# TASK DESCRIPTION:
Copy, in full, each line of the material that holds the word "Segment".

# RECORDS FOR THE TASK:
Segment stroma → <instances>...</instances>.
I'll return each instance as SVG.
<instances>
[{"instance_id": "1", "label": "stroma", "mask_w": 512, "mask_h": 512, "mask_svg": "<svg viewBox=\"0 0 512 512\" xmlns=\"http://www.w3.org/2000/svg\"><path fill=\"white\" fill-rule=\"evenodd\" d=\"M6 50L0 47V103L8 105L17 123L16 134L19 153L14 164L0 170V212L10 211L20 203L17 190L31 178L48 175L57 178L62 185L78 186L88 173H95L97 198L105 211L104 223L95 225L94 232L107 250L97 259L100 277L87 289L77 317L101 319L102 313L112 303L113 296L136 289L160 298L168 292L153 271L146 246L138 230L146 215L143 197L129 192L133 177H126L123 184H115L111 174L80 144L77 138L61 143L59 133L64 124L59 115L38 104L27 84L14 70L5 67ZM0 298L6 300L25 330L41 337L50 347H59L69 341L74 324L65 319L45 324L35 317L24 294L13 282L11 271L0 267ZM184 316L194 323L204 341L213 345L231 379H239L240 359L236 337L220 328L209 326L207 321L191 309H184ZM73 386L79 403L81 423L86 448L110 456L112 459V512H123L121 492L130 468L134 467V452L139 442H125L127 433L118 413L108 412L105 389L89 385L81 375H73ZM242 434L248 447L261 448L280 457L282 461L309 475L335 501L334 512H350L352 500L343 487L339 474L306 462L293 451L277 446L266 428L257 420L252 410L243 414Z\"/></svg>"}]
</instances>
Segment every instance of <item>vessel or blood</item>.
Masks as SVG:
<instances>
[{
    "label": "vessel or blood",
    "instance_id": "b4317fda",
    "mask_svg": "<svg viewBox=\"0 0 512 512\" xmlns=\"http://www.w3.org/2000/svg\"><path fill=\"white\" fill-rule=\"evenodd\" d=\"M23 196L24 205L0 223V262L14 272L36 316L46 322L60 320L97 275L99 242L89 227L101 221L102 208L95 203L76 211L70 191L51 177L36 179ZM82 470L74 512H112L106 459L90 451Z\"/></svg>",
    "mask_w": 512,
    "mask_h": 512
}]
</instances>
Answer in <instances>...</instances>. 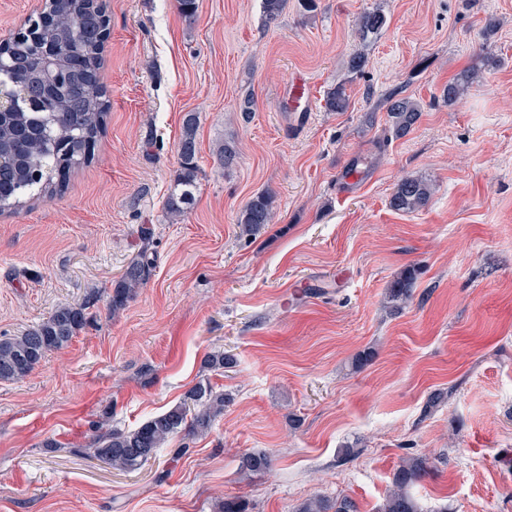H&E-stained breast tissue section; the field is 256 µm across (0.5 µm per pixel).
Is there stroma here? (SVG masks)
I'll use <instances>...</instances> for the list:
<instances>
[{
    "label": "stroma",
    "instance_id": "obj_1",
    "mask_svg": "<svg viewBox=\"0 0 512 512\" xmlns=\"http://www.w3.org/2000/svg\"><path fill=\"white\" fill-rule=\"evenodd\" d=\"M106 3L110 109L94 158L62 194L0 215V336L63 304L90 317L25 379L0 382V512H220L233 496L247 512L317 496L377 512L413 455L431 462L408 488L421 512H512V0H318L312 13L288 0L271 24L261 0H197L189 21L177 0ZM376 7L387 22L360 40ZM358 49L366 63L348 71ZM479 54L477 81L445 101ZM299 77L309 107L294 115ZM339 85L349 107L328 111ZM394 92L422 109L401 138ZM189 112L201 174L173 221L163 205ZM359 160L371 178L337 195ZM405 176L432 184L424 209L390 207ZM264 190L273 221L243 234L237 217ZM144 224L153 275L110 313ZM410 272L412 297L394 305ZM303 280L304 298L284 300ZM219 353L230 367H205ZM206 382L227 397L206 436H174L133 472L87 453L99 423L134 429ZM257 451L271 468L241 474Z\"/></svg>",
    "mask_w": 512,
    "mask_h": 512
}]
</instances>
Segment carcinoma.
Masks as SVG:
<instances>
[{
    "instance_id": "1",
    "label": "carcinoma",
    "mask_w": 512,
    "mask_h": 512,
    "mask_svg": "<svg viewBox=\"0 0 512 512\" xmlns=\"http://www.w3.org/2000/svg\"><path fill=\"white\" fill-rule=\"evenodd\" d=\"M286 0H262L263 16L273 23L281 16ZM49 16L45 28L41 19ZM104 0H45L41 15L30 16L15 36L0 44V85L23 95L20 112L0 117V214L23 208L34 197H51L63 188L66 171L88 163L103 131L108 104L102 82L103 54L95 48L96 33L109 27ZM386 16L381 9L364 12L357 31L365 39L381 31ZM472 66L462 77L448 82L443 98L452 103L461 98L478 77ZM349 99L342 86L325 97L330 112H343ZM388 116L397 137L407 135L420 117V105L408 96H389ZM197 118L186 113L178 143L175 189L164 202L169 218L183 216L194 201L200 167L197 163ZM433 194L430 183L420 177L397 182L390 199L393 209L413 212L425 207ZM274 195L263 191L253 196L241 210L237 223L242 231L255 232L273 219ZM154 230L140 228L141 245L116 282L109 307L117 313L144 287L155 269L150 252ZM87 306L64 305L55 309L36 327L19 336L0 337V382H15L28 376L52 351L68 346L87 323ZM224 411V392L209 384L192 388L183 403L158 414L137 428L123 431L99 428L89 442L95 458L115 469L132 472L156 456L173 436H204L216 417ZM265 452L243 457L241 471L259 472L271 467ZM426 459L403 460L378 512H420L407 487L422 478ZM296 512H357L355 504L343 498L329 501L314 497Z\"/></svg>"
}]
</instances>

# EXERCISE ANSWER:
Segment stroma → <instances>...</instances>.
Segment every instance of <item>vessel or blood</item>.
Segment carcinoma.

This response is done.